> _Short task_: Count how many lines hold the word "return" and give that number as the whole answer.
** BEGIN **
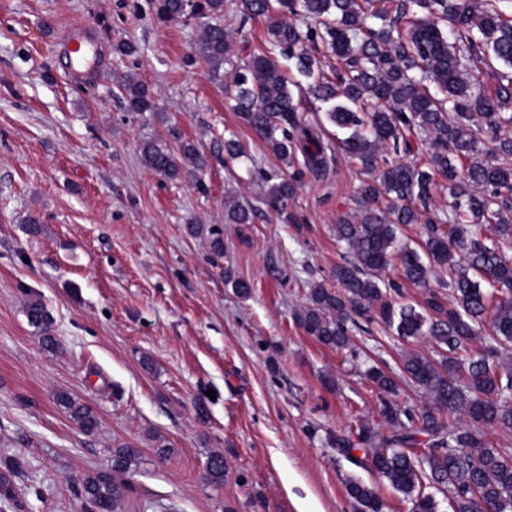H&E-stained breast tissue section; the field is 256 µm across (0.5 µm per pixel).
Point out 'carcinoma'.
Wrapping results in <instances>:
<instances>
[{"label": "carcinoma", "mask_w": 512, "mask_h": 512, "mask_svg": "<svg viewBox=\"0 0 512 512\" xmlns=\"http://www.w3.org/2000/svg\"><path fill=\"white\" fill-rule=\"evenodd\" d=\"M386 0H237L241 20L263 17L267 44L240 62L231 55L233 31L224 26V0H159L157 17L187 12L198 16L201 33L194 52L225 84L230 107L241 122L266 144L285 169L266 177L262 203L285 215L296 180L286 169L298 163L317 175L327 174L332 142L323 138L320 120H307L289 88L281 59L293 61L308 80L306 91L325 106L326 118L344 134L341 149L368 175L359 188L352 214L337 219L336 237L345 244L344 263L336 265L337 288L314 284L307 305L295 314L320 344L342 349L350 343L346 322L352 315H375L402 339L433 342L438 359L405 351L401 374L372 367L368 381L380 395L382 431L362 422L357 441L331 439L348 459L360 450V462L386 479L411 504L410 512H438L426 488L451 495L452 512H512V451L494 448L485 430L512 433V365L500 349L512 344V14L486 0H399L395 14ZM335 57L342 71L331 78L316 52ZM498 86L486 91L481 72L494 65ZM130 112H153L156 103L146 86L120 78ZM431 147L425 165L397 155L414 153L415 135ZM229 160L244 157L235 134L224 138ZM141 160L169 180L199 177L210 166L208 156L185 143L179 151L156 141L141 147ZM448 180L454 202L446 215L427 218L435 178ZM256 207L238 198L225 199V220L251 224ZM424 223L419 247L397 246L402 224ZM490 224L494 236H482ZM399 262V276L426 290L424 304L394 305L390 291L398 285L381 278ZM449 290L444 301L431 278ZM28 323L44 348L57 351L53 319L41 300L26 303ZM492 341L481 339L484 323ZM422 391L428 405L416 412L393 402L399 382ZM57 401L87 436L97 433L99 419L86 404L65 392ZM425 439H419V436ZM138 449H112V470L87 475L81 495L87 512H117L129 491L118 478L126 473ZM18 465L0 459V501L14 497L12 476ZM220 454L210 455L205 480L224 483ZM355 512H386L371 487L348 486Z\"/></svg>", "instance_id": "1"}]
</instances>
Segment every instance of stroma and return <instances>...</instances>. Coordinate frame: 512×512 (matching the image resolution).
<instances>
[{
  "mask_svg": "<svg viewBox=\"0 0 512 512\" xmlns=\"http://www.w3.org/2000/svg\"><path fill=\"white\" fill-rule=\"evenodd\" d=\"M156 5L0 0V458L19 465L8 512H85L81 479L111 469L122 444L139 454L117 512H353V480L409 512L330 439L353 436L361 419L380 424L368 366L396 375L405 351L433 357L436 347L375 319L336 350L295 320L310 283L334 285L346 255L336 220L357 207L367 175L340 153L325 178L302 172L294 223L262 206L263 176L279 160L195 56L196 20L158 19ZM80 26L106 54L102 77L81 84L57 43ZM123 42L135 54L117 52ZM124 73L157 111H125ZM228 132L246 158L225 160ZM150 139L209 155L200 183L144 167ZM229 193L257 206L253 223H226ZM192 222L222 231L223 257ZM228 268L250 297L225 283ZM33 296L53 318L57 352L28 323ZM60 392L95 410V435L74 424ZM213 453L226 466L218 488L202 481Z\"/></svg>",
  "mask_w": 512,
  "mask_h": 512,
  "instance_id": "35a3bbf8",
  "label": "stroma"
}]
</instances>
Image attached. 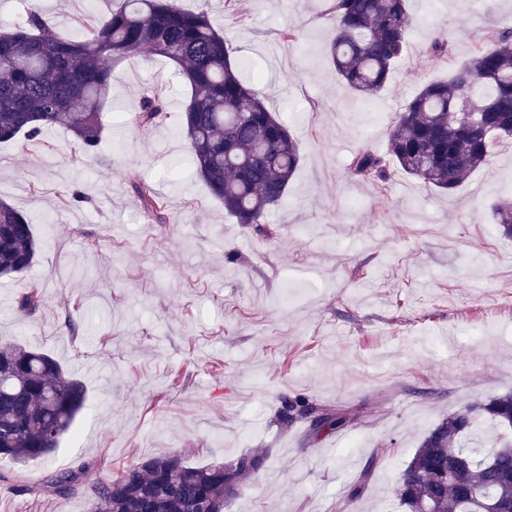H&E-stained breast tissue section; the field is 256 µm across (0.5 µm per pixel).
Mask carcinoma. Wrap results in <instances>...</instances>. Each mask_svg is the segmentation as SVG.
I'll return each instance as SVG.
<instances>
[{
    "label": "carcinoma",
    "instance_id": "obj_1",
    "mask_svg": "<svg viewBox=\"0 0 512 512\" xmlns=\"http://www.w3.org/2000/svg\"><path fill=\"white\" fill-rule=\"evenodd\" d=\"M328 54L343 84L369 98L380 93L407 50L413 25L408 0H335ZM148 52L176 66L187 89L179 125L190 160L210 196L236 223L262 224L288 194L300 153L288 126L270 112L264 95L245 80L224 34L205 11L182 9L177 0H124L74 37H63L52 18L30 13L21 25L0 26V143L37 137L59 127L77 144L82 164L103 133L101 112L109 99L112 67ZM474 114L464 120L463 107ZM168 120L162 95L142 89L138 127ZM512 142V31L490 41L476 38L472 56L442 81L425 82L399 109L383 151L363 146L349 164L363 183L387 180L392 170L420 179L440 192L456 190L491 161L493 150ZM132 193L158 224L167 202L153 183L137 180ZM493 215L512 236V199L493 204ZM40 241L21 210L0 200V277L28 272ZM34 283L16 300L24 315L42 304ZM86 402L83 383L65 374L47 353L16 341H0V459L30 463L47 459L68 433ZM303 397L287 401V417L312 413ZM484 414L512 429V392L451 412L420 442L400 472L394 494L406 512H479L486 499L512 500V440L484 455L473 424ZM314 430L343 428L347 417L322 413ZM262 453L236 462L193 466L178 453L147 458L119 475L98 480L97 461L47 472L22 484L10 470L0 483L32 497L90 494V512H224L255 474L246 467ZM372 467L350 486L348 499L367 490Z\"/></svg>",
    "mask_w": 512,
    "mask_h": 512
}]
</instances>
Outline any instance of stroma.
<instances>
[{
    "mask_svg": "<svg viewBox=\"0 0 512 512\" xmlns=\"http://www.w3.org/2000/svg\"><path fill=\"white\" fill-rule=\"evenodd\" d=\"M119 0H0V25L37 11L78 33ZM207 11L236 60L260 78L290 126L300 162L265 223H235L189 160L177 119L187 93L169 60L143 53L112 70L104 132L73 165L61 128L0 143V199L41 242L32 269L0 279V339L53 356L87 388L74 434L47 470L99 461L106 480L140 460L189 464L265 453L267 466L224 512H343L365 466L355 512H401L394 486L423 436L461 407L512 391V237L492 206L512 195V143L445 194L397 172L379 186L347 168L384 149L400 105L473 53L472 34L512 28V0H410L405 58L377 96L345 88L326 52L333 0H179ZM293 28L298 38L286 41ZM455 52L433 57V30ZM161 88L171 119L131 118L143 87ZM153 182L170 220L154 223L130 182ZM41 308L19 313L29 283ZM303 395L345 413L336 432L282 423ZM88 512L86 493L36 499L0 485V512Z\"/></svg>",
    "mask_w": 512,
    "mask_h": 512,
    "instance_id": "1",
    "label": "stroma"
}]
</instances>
** END **
> _Reply to the task_: 2